▸ WORK TO COMPLETE
Only the text is wanted; write out each record below exactly and exclude all pictures.

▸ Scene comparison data
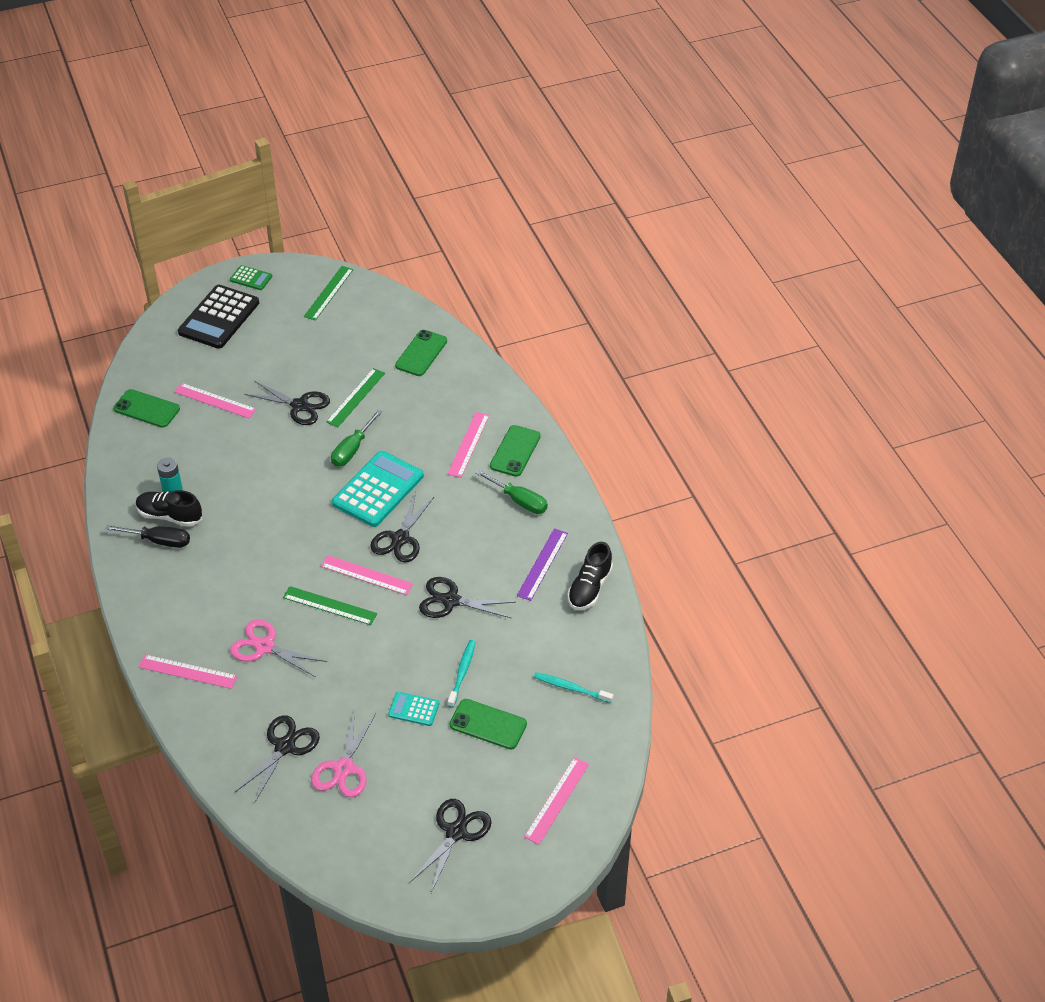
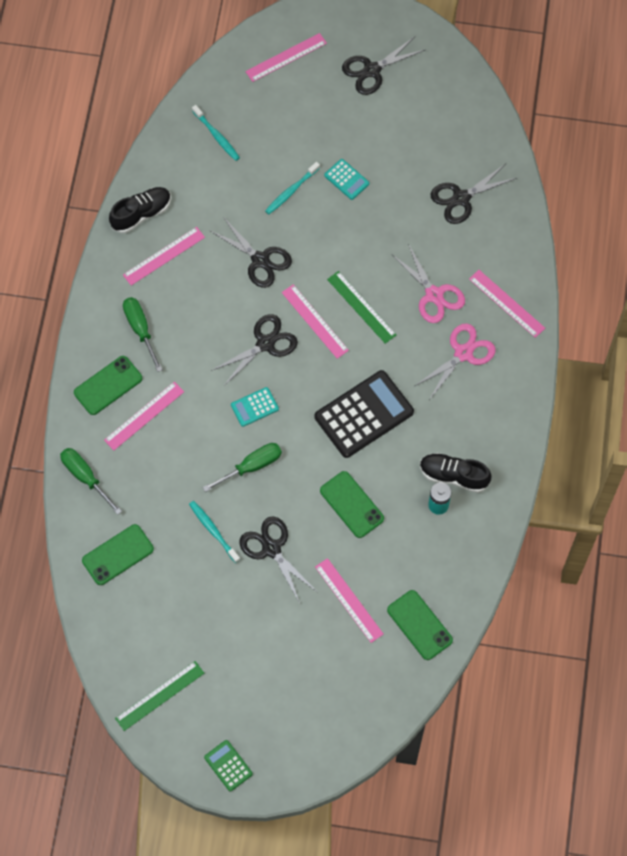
camera: 150 degrees left, 20 degrees up
(159, 541) = (475, 452): black screwdriver -> none
(170, 516) = (453, 476): black shoe -> black shoe turned 150 degrees clockwise
(219, 317) = (290, 720): black calculator -> black calculator (364, 414)
(344, 768) = (426, 158): pink scissors -> pink scissors (463, 353)
(355, 397) = (213, 530): green ruler -> turquoise toothbrush
(378, 490) = (254, 407): turquoise calculator -> turquoise calculator, size x0.49
(484, 387) = (85, 477): none -> green screwdriver
(488, 724) = (298, 139): green phone -> green phone (351, 504)
(542, 564) = (163, 256): purple ruler -> pink ruler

▸ EXPECTED ANSWER
camera: 150 degrees left, 20 degrees up
(159, 541) = (475, 452): black screwdriver -> none
(170, 516) = (453, 476): black shoe -> black shoe turned 150 degrees clockwise
(219, 317) = (290, 720): black calculator -> black calculator (364, 414)
(344, 768) = (426, 158): pink scissors -> pink scissors (463, 353)
(355, 397) = (213, 530): green ruler -> turquoise toothbrush
(378, 490) = (254, 407): turquoise calculator -> turquoise calculator, size x0.49
(484, 387) = (85, 477): none -> green screwdriver
(488, 724) = (298, 139): green phone -> green phone (351, 504)
(542, 564) = (163, 256): purple ruler -> pink ruler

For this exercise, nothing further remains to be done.